Restate all of the records below exactly. Do not carry over any image.

● **Task material**:
---
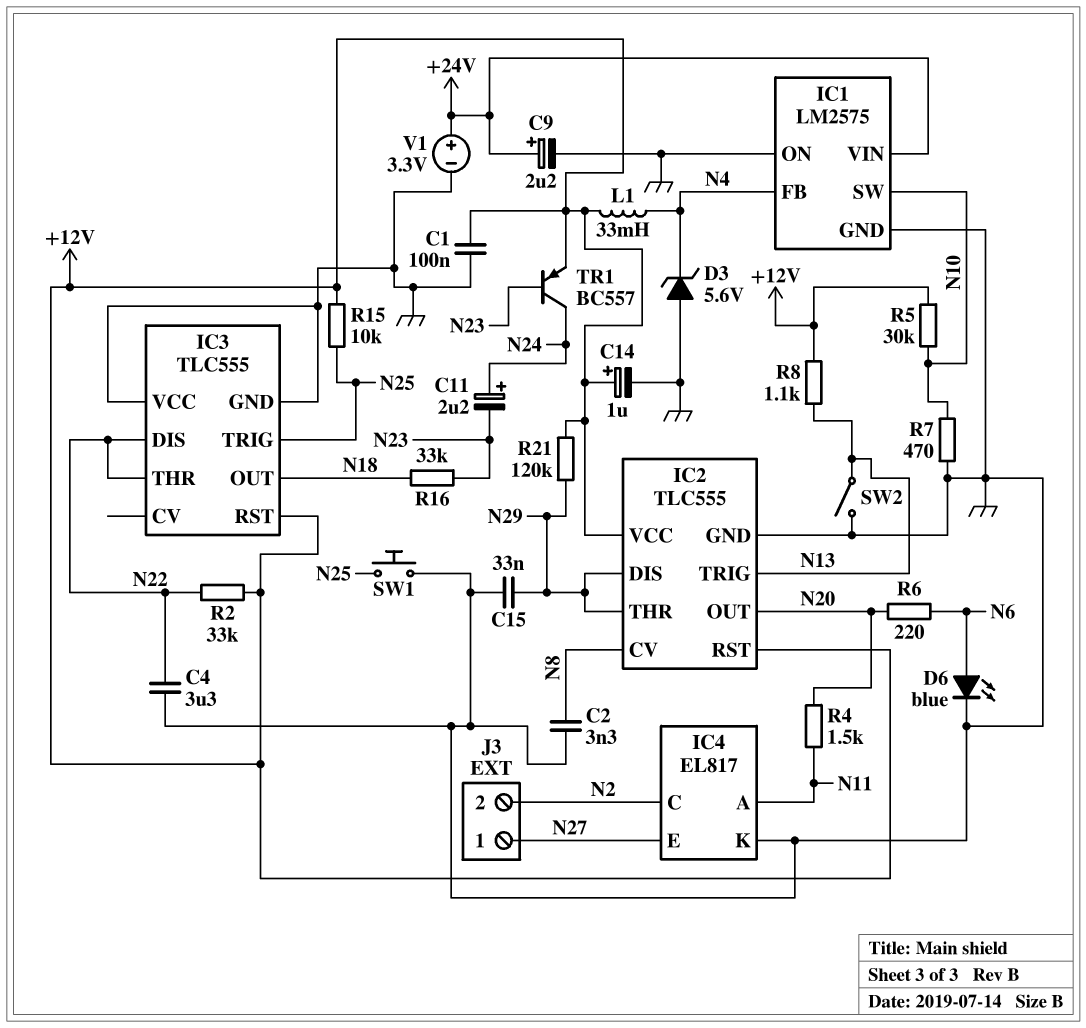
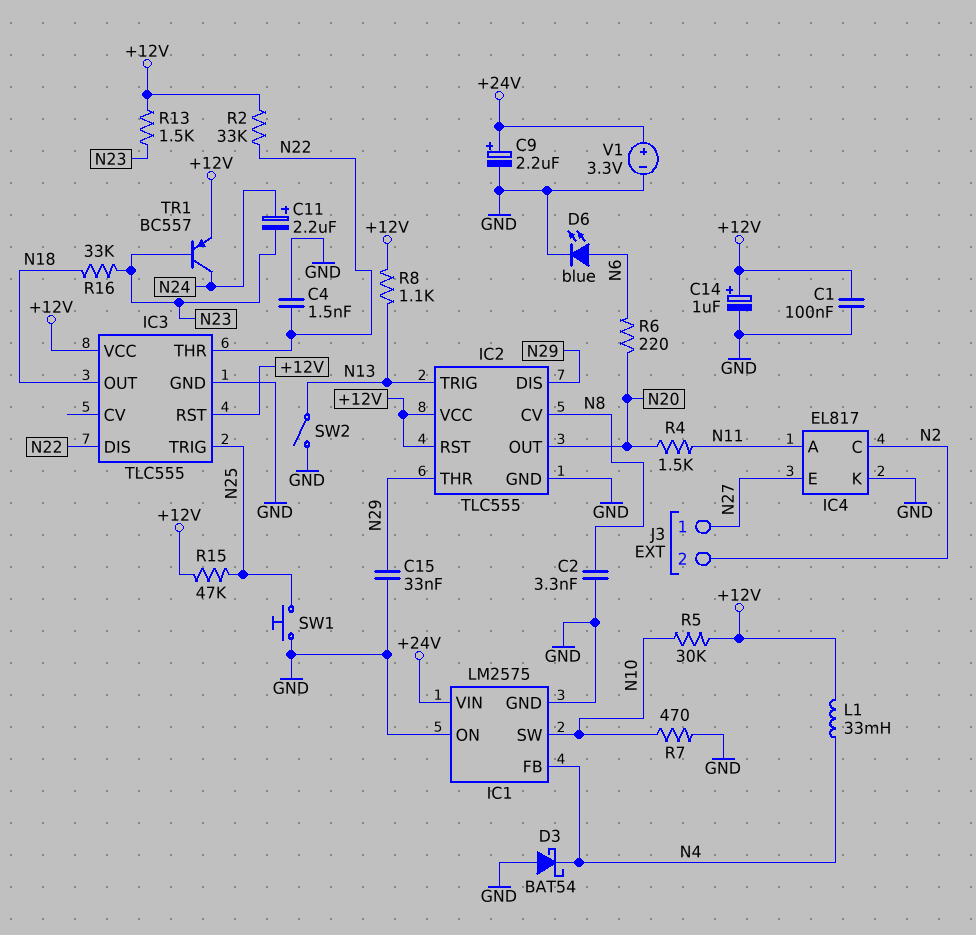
C4: 3.3uF (GND, N22) -> 1.5nF (GND, N22)
D3: zener 5.6V (A GND, K N4) -> schottky BAT54 (A GND, K N4)
IC3 pin VCC: GND -> +12V
R13: none -> 1.5k (+12V, N23)
R15: 10k (+12V, N25) -> 47k (+12V, N25)
R21: 120k (+12V, N29) -> none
---
● **Exercise response**:
C4: 3.3uF (GND, N22) -> 1.5nF (GND, N22)
D3: zener 5.6V (A GND, K N4) -> schottky BAT54 (A GND, K N4)
IC3 pin VCC: GND -> +12V
R13: none -> 1.5k (+12V, N23)
R15: 10k (+12V, N25) -> 47k (+12V, N25)
R21: 120k (+12V, N29) -> none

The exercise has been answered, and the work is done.